What to produce » Write every line of the material again exactly, with no pictures in the copy.

Data »
━━━━━━━━━━━━━━━━━━━━━━━━━━━━━━

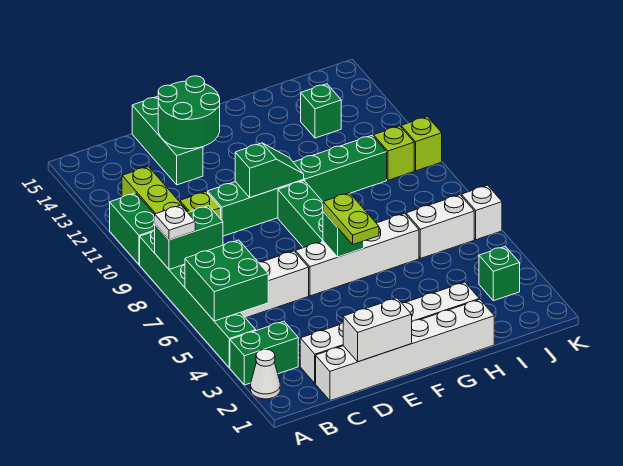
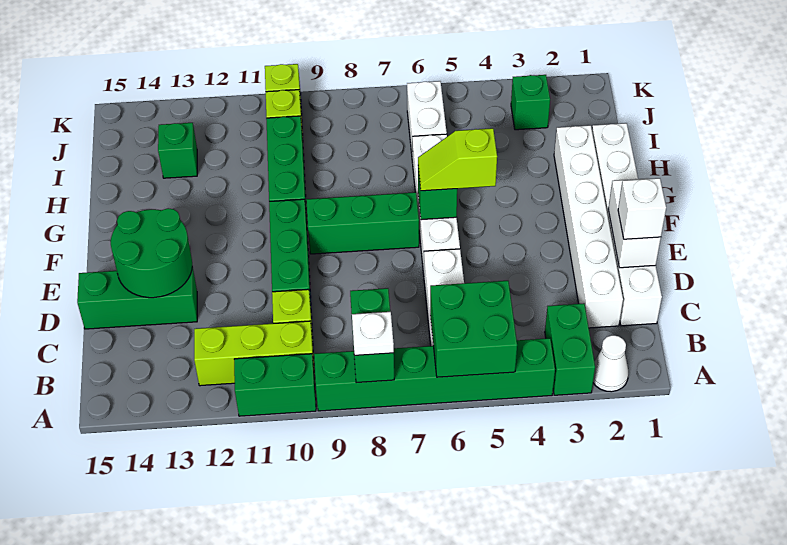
green slope E10:F10 level 2 top E -> none
lime plate F5:F6 level 3 -> lime slope F5:F6 level 3 top 5
white brick K6 level 1 -> white brick D1 level 3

━━━━━━━━━━━━━━━━━━━━━━━━━━━━━━

The answer »
green slope E10:F10 level 2 top E -> none
lime plate F5:F6 level 3 -> lime slope F5:F6 level 3 top 5
white brick K6 level 1 -> white brick D1 level 3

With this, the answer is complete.